→ **Required action**
Leaving pictures aside, set down each line exactly, from the first line of the data to the line with "Someone carried the cube", both included.

== == ==

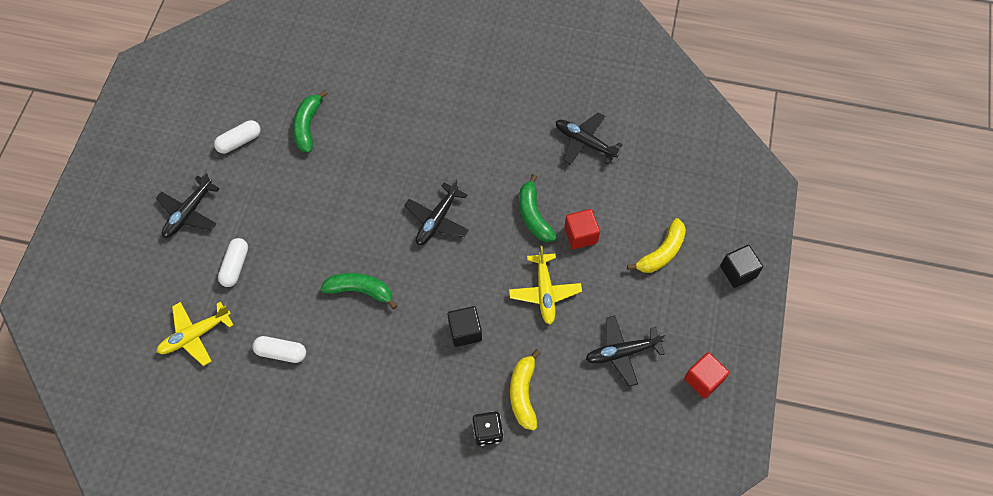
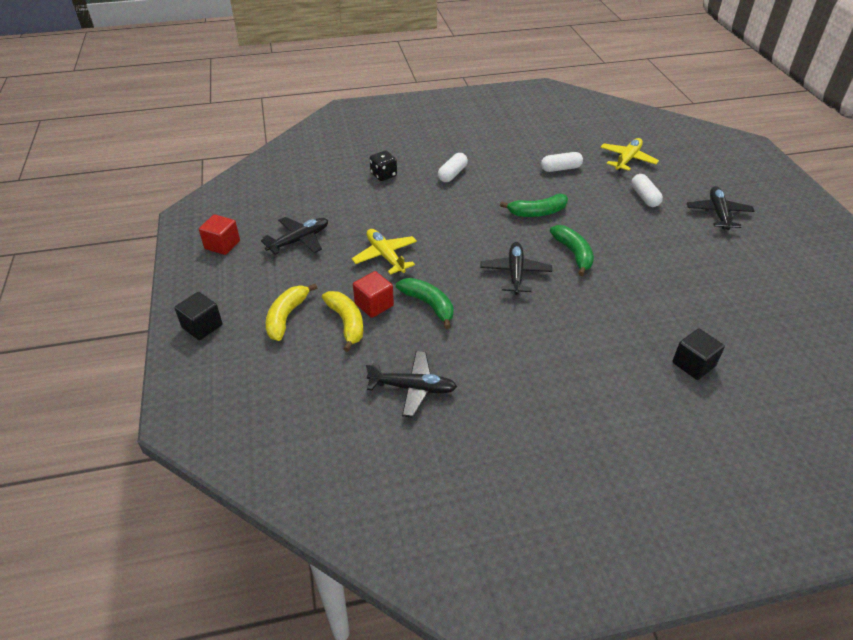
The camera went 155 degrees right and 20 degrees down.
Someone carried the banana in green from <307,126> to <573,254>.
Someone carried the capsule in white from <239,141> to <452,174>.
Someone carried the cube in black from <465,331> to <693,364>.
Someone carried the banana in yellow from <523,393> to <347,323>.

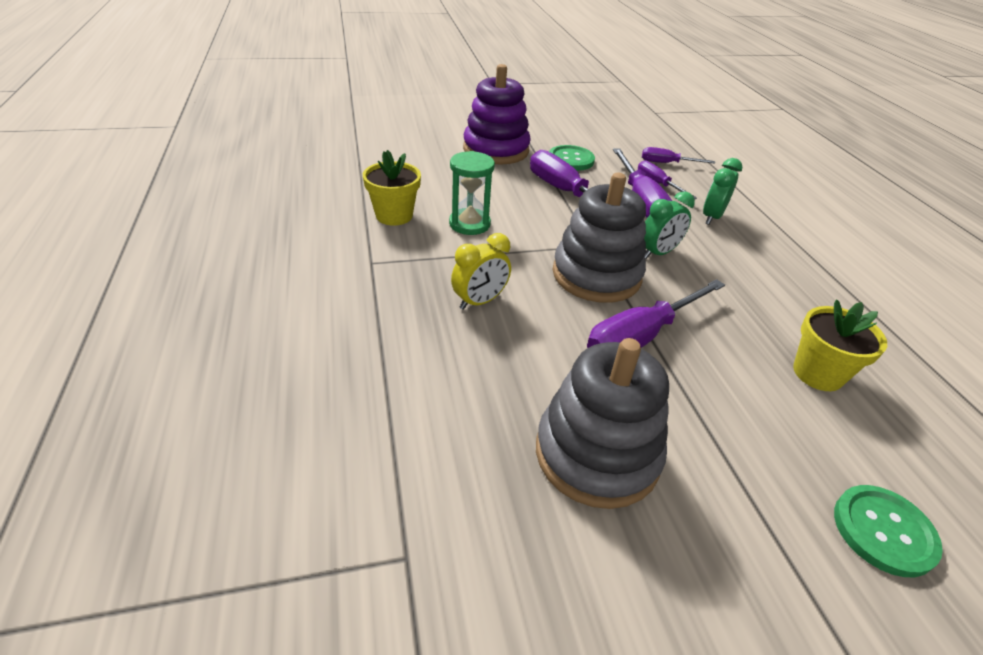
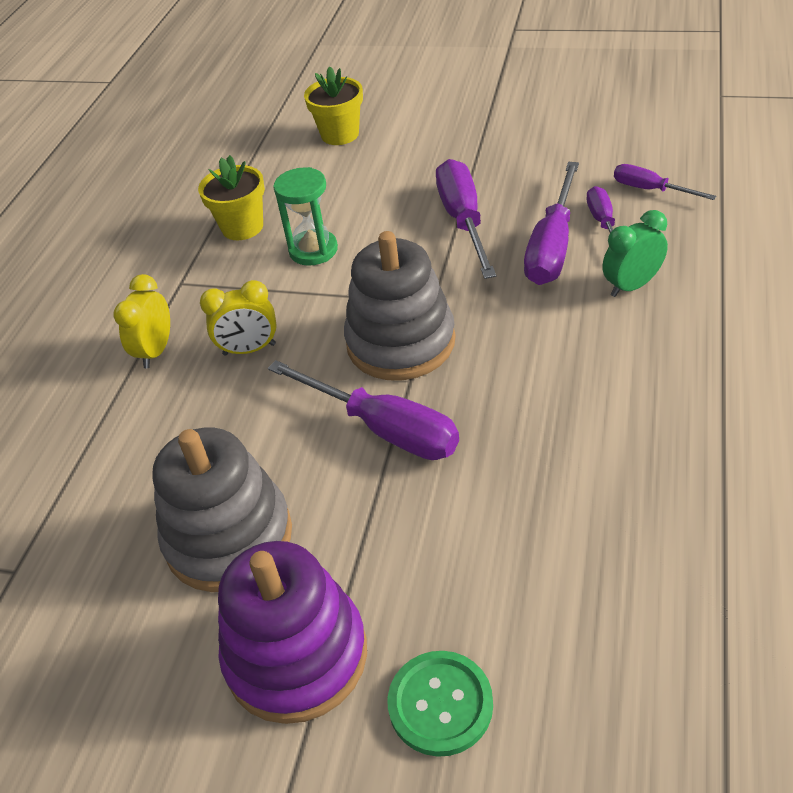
The camera went 35 degrees right and 5 degrees up.
Someone carried the stacking toy in purple from <496,150> to <296,655>.
Someone took away the button in green at <571,160>.
Someone took away the clock in green at <658,253>.
Someone rotated the screwdriver in purple at <641,336> by 135 degrees counterclockwise.
Someone carried the flower pot in yellow from <818,373> to <340,134>.
Someone put down the clock in yellow at <156,351>.

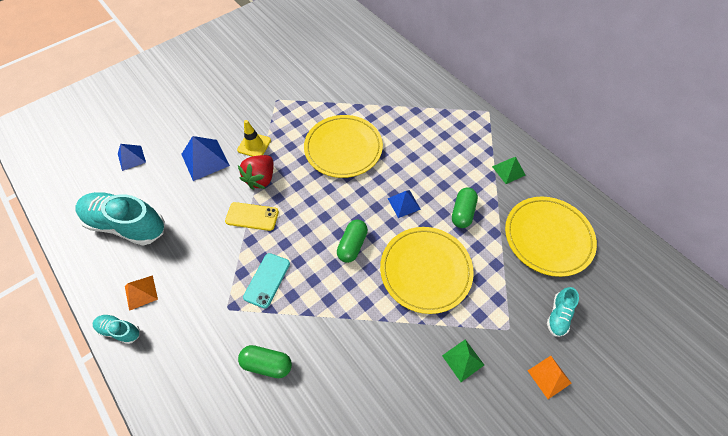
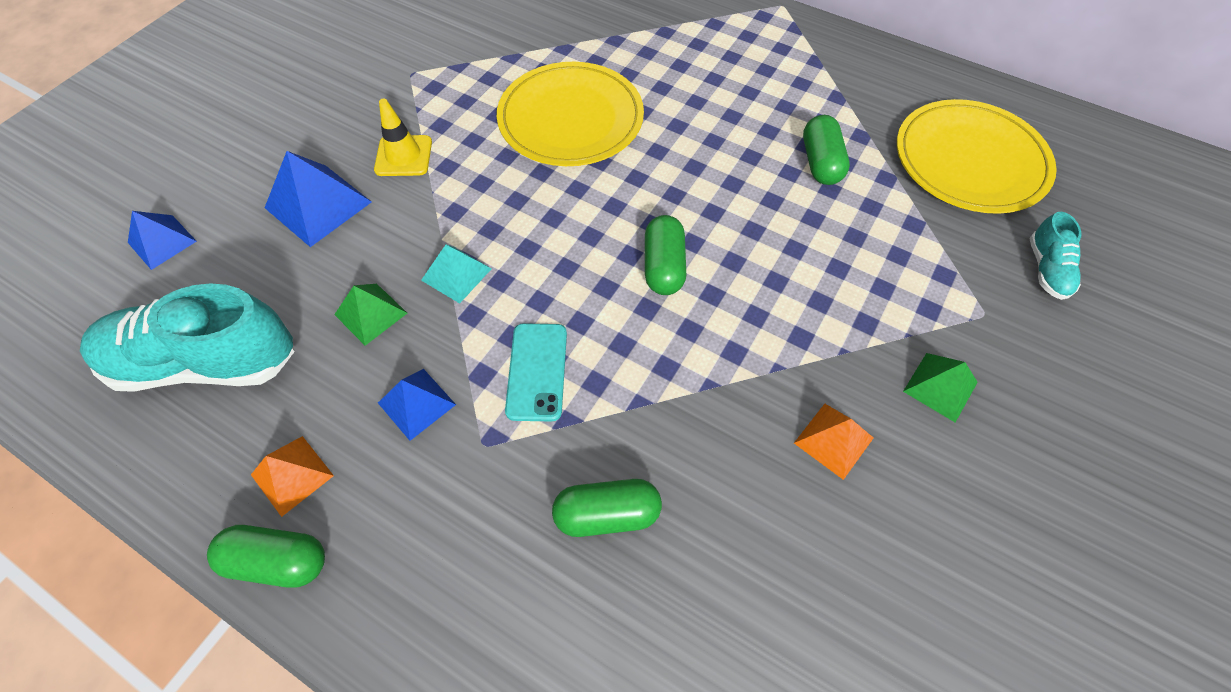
The camera went 20 degrees left and 0 degrees up.
Someone took away the strawberry in red at <261,179>.
Someone carried the pyramid in green from <508,170> to <371,313>.
Someone carried the pyramid in blue from <404,203> to <417,403>.
Someone swapped the phone in yellow at <252,216> for the pyramid in turquoise at <456,274>.
Someone took away the plate in yellow at <425,270>.
Someone swapped the shoe in turquoise at <120,330> for the capsule in green at <278,560>.
Someone carried the pyramid in orange from <549,376> to <833,440>.

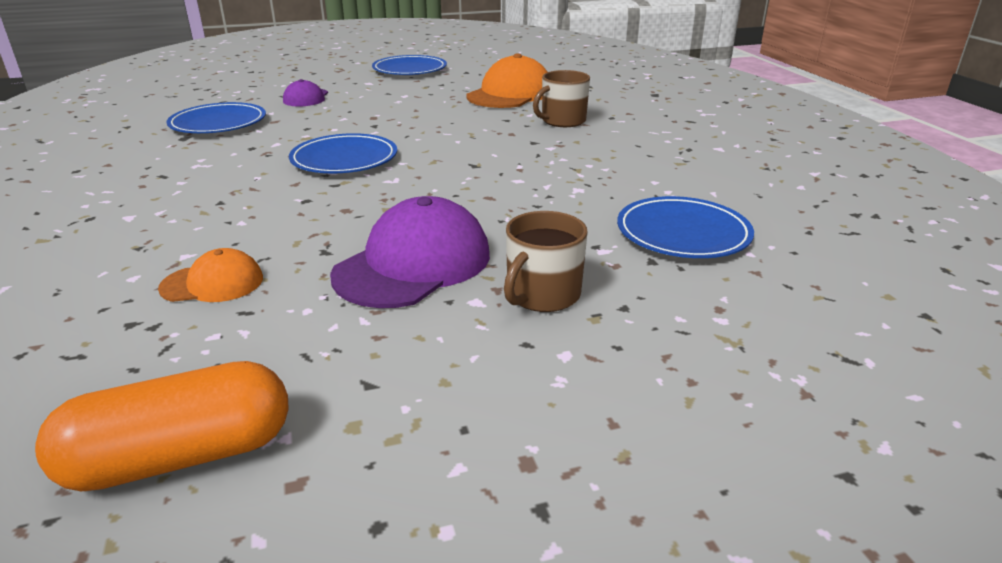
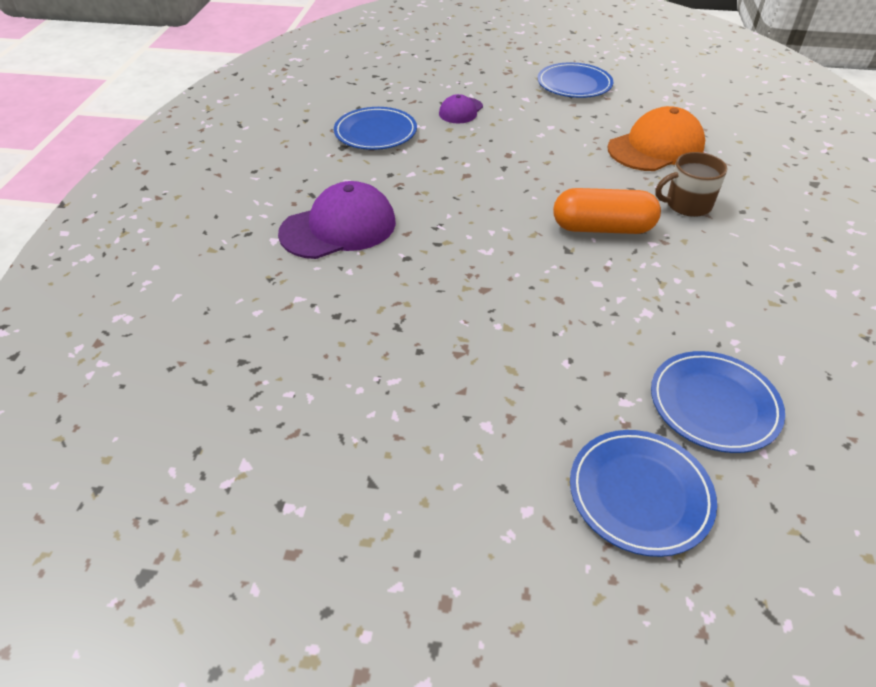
The camera went 25 degrees right and 15 degrees up.
Someone carried the plate in blue from <344,159> to <640,494>.
Someone carried the cap in purple from <413,264> to <339,228>.
Someone took away the mug in brown at <542,295>.
Someone took away the cap in orange at <212,283>.
Someone carried the capsule in orange from <181,456> to <602,228>.

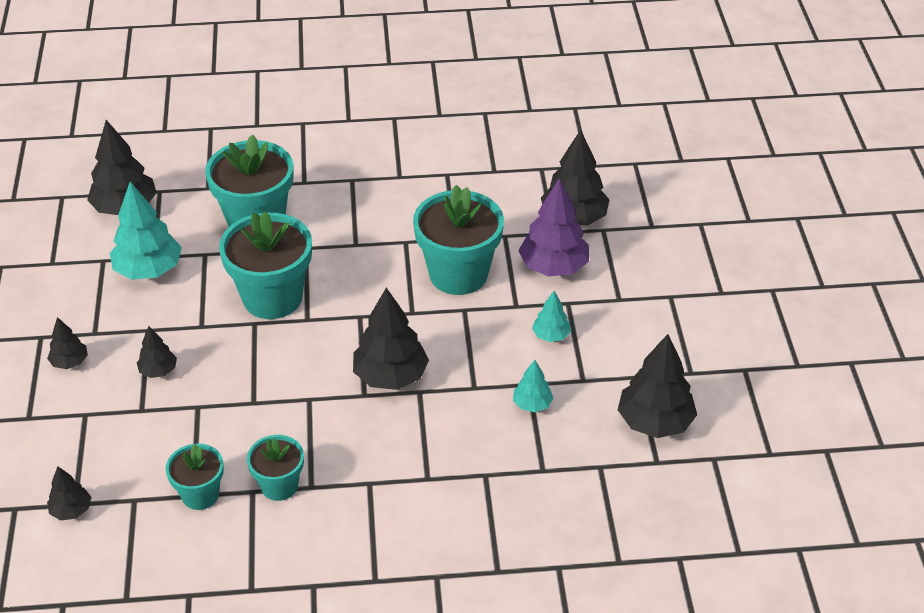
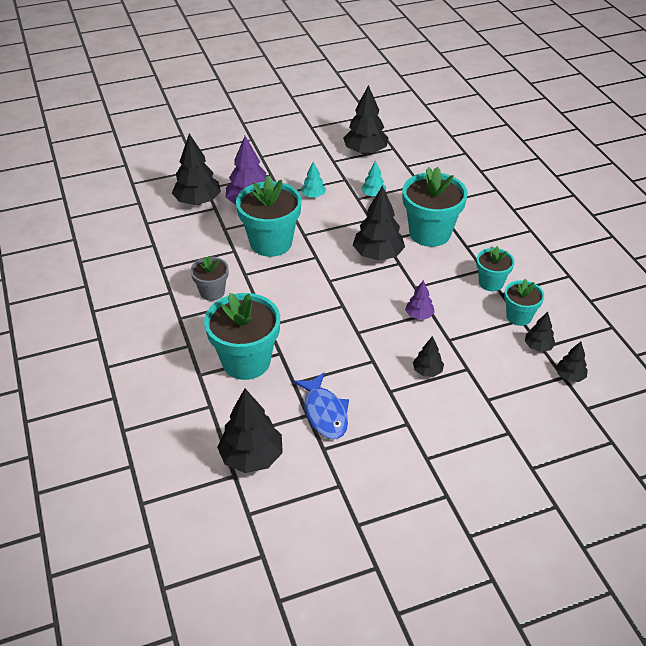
The camera went 105 degrees left and 0 degrees up.
Someone swapped the tree in turquoise at <148,270> for the fish in blue at <324,413>.
Someone carried the flower pot in turquoise from <272,298> to <430,233>.
Someone carried the tree in black from <70,362> to <538,346>.
Someone put down the flower pot in grey at <212,292>.
Someone put down the tree in purple at <419,315>.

== == ==

→ **Answer area**
The camera went 155 degrees right and 20 degrees down.
Someone carried the banana in green from <307,126> to <573,254>.
Someone carried the capsule in white from <239,141> to <452,174>.
Someone carried the cube in black from <465,331> to <693,364>.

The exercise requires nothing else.